_Exercise details_
Select and copy every line of the listing below that contains the string "kern". Case counts.
··· Records for processing ···
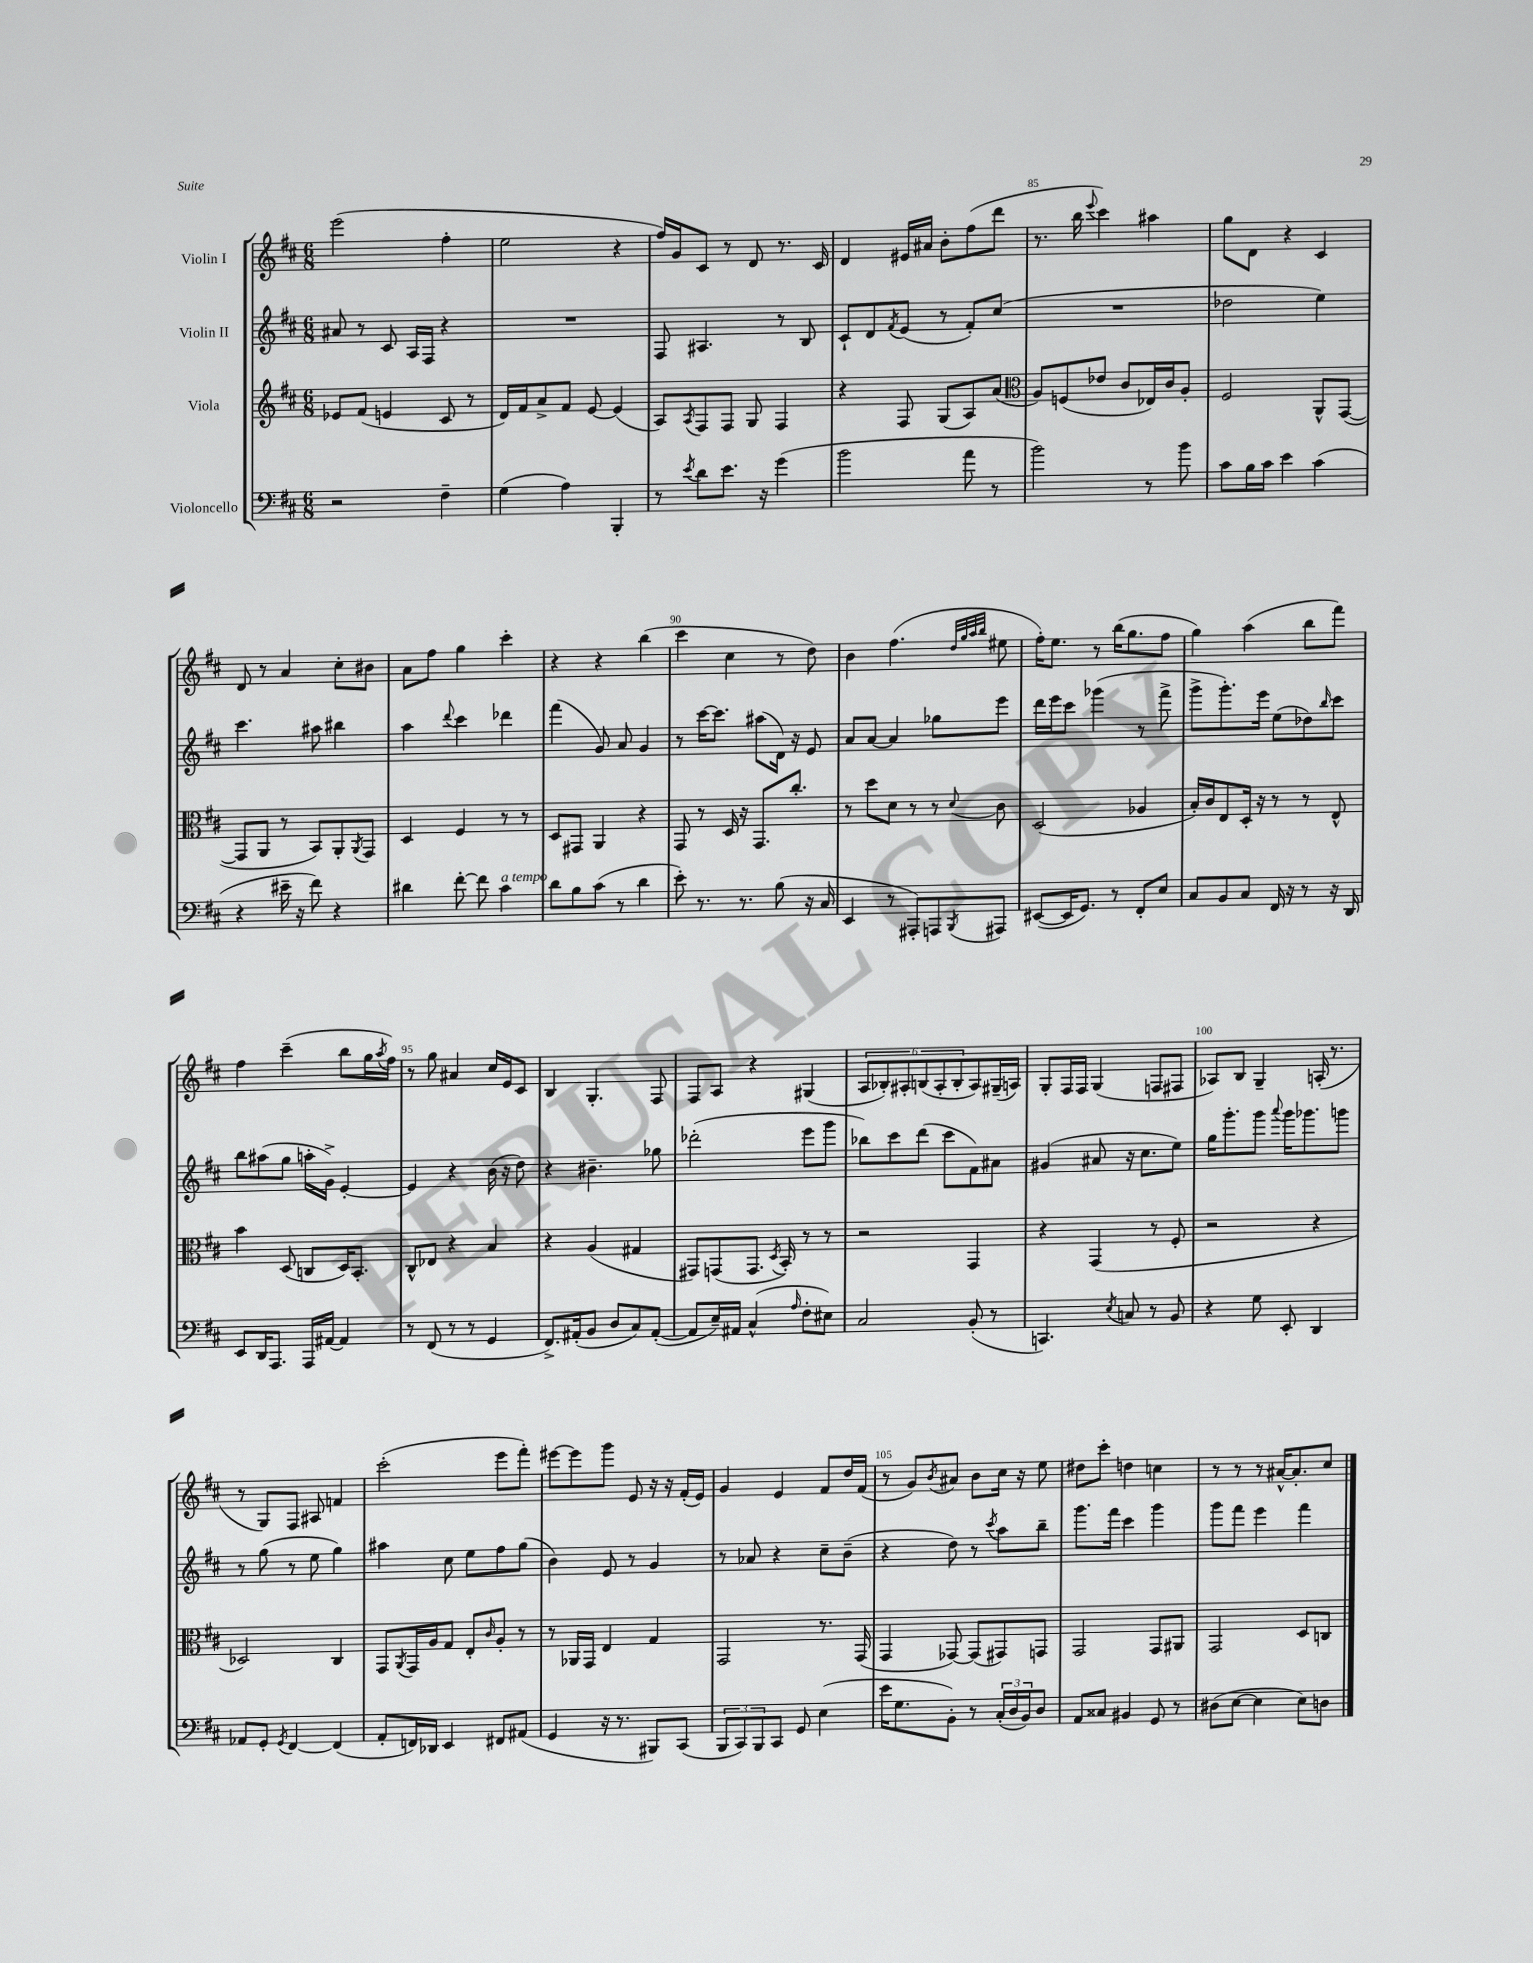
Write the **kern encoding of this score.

**kern	**kern	**kern	**kern
*staff4	*staff3	*staff2	*staff1
*clefF4	*clefG2	*clefG2	*clefG2
*k[f#c#]	*k[f#c#]	*k[f#c#]	*k[f#c#]
*M6/8	*M6/8	*M6/8	*M6/8
2r	8e-	8a#	(2eee
.	(8f#	8r	.
.	4e	8c#	.
.	.	16A	.
.	.	16F#	.
4F#~	8c#	4r	4ff#'
.	8r	.	.
=	=	=	=
(4G	16d)	2.r	2ee
.	16f#	.	.
.	8a^	.	.
4A)	8f#	.	.
.	[8e	.	.
4BBB'	(4e]	.	4r
=	=	=	=
8r	8A)	8F#	16ff#)
.	.	.	16g
8qe	8qA	.	.
8d	8F#	4.A#	8c#
8.e	8F#	.	8r
.	8G	.	8d
16r	.	.	.
(4g	4F#	8r	8.r
.	.	8B	.
.	.	.	16c#
=	=	=	=
2b	4r	8c#`	4d
.	.	8d	.
.	.	8qf#	.
.	8F#	(8e	16e#
.	.	.	16a#
.	(8G	8r	8b'
8a	8A)	8f#')	(8ff#
8r	(8a	(8cc#	8ddd
=	=	=	=
*	*clefC3	*	*
2b)	8A)	2.r	8.r
.	(8F	.	.
.	.	.	16bb
.	.	.	8qqeee
.	8e-	.	4ccc#)
.	8c#	.	.
8r	16E-)	.	4aa#
.	16c#	.	.
8b	8A'	.	.
=	=	=	=
8c#	2F#	2dd-	8gg
16B	.	.	8d
16c#	.	.	.
4e	.	.	4r
(4c#	8AA^^	4ee)	4c#
.	([8GG	.	.
=	=	=	=
4r	8GG]	4.ccc#	8d
.	8AA	.	8r
16e#~	8r	.	4a
16r	.	.	.
8f#)	8BB)	8aa#	.
4r	8AA'	4bb#	8cc#'
.	8qAA	.	.
.	8GG	.	8b#
=	=	=	=
4d#	4D	4aa	8a
.	.	.	8ff#
.	.	8qqddd	.
[8f#'	4F#	4ccc#	4gg
8f#]	.	.	.
4c#	8r	4ddd-	4ccc#'
.	8r	.	.
=	=	=	=
8d	8D	(4fff#	4r
8B	8GG#	.	.
(8c#	4AA	8g)	4r
8r	.	8a	.
4d	4r	4g	(4bb
=	=	=	=
8e')	8GG	8r	4ccc#
8.r	8r	[16ccc#	.
.	.	8.ccc#]	.
.	16D	.	4cc#
8.r	16r	.	.
.	8.GG	(8aa#	.
(8B	.	16d)	8r
.	8.cc#'	16r	.
16r	.	8e	8dd)
16C#	.	.	.
=	=	=	=
4EE	8r	8a	4b
.	8dd	[8a	.
8r	8d	4a]	(4.ff#
8AAA#')	8r	.	.
8AAA	8r	8gg-	.
.	.	.	32qqdd
.	.	.	32qqgg
.	.	.	32qqaa
8qBBB	8qqd	.	32qqbb
8AAA#	8c#	8eee	8ee#
=	=	=	=
([8EE#	(2D	16ddd	16ff#')
.	.	16eee	8.ee
16EE#]	.	8ccc#	.
8.GG)	.	.	.
.	.	(4ggg-	8r
8r	.	.	(16bb
.	.	.	8.gg
8FF#'	4A-	8r	.
8E	.	8fff#^	8ff#
=	=	=	=
8C#	16B')	8ggg^	4gg)
.	16c#	.	.
8BB	8E	8.ggg')	.
8C#	16D'	.	(4aa
.	16r	16eee	.
16FF#	8r	(8ee	.
16r	.	.	.
8r	8r	8dd-)	8bb
.	.	16qqbb	.
16r	8E^^	8ccc#	8fff#)
16DD	.	.	.
=	=	=	=
8EE	4b	8bb	4ff#
16DD	.	(8aa#	.
8.AAA	.	.	.
.	(8D	8gg	(4ccc#~
16AAA	8C	16aa'	.
[16AA#	.	16g^)	.
4AA#]	16D)	[4e'	8bb
.	8.BB'	.	.
.	.	.	16gg
.	.	.	8qaa
.	.	.	16ff#)
=	=	=	=
8r	8C#^^	4e]	8r
(8FF#	8E-	.	8gg
8r	4r	4r	4a#
8r	.	.	.
4GG	4B	(16b	16cc#
.	.	16r	16e
.	.	8dd)	8c#
=	=	=	=
8.FF#^)	4r	4r	4B
(16AA#'	.	.	.
8BB	(4A	4.b#~	4.G'
8D	.	.	.
8C#)	4G#	.	.
([8AA#'	.	8gg-	8F#
=	=	=	=
8AA#]	8GG#)	(2ddd-'	8F#
16E~)	(8GG	.	8A
16AA#	.	.	.
(4C#^^	8.GG	.	4r
.	8qD	.	.
.	16BB')	.	.
16qqA	.	.	.
8F#'	8r	8eee	(4G#
8E#)	8r	8ggg	.
=	=	=	=
2C#	2r	8bb-)	12A
.	.	.	12B-')
.	.	8ccc#	.
.	.	.	12A#'
.	.	(8ddd	(12B
.	.	.	12A#'
.	.	8ccc#	.
.	.	.	12B'
(8BB'	4GG	8f#)	8A#)
8r	.	8a#	(16G#~
.	.	.	16A)
=	=	=	=
4.CC)	4r	(4g#	8G'
.	.	.	16F#
.	.	.	16F#
.	(4GG	8a#	(4G
8qE	.	.	.
8C	.	16r	.
.	.	8.cc#	.
8r	8r	.	8F
8BB	8F#'	8ee)	8F#
=	=	=	=
4r	2r	16gg	8A-)
.	.	8.ggg'	.
.	.	.	8B
8G	.	8ggg	4G~
.	.	8qqaaa	.
8EE'	.	16ggg	.
.	.	8.ggg-	.
4DD	4r	.	(16A'
.	.	.	8.r
.	.	8ggg	.
=	=	=	=
8AA-	2D-)	8r	8r
8GG'	.	(8gg	8G)
8qGG	.	.	.
[4FF#	.	8r	8F#
.	.	8ee	8A#
(4FF#]	4C#	4gg)	4f
=	=	=	=
8AA'	8GG	4aa#	(2ccc#'
.	8qAA	.	.
16FF)	16GG	.	.
16DD-	16A	.	.
4EE	8G	8cc#	.
.	8E'	8ee	.
.	16qqc#	.	.
8FF#	8A'	8ff#	8eee
(8AA#	8r	(8gg	8fff#')
=	=	=	=
4GG	8r	4b)	[8eee#
.	16AA-	.	8eee#]
.	16GG	.	.
16r	4E	8e	8ggg
8.r	.	.	.
.	.	8r	8e
8BBB#)	4G	4g	16r
.	.	.	16r
(8CC#	.	.	(16f#'
.	.	.	16e)
=	=	=	=
12BBB	2GG	8r	4g
12CC#)	.	.	.
.	.	8a-	.
12BBB	.	.	.
8CC#	.	4r	4e
8GG	.	.	.
(4E	8.r	8cc#~	8f#
.	.	(8b~	16dd
.	(16GG	.	(16f#
=	=	=	=
16e	4GG	4r	8r
8.G	.	.	.
.	.	.	8g)
.	.	.	8qb
8BB')	[8GG-)	8dd)	8a#
8r	(8GG-]	8r	8b
.	.	8qccc#	.
(24C#'	8GG#)	8aa	16cc#
24D	.	.	.
.	.	.	16r
24BB)	.	.	.
8D	8GG	8bb~	8ee
=	=	=	=
8AA	2GG	8.ggg	8dd#
8C##	.	.	8ccc#'
.	.	16fff#	.
4BB#	.	4ccc#	4dd
8GG	8GG	4ggg	4cc
8r	8AA#	.	.
=	=	=	=
(8D#	2GG	8ggg	8r
[8E	.	8fff#	8r
4E]	.	4eee	8r
.	.	.	[16a#^^
.	.	.	8.a#']
8E)	8D	4fff#	.
8D	8C	.	8cc#
==	==	==	==
*-	*-	*-	*-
···
_Reply_
Write the **kern encoding of this score.
**kern	**kern	**kern	**kern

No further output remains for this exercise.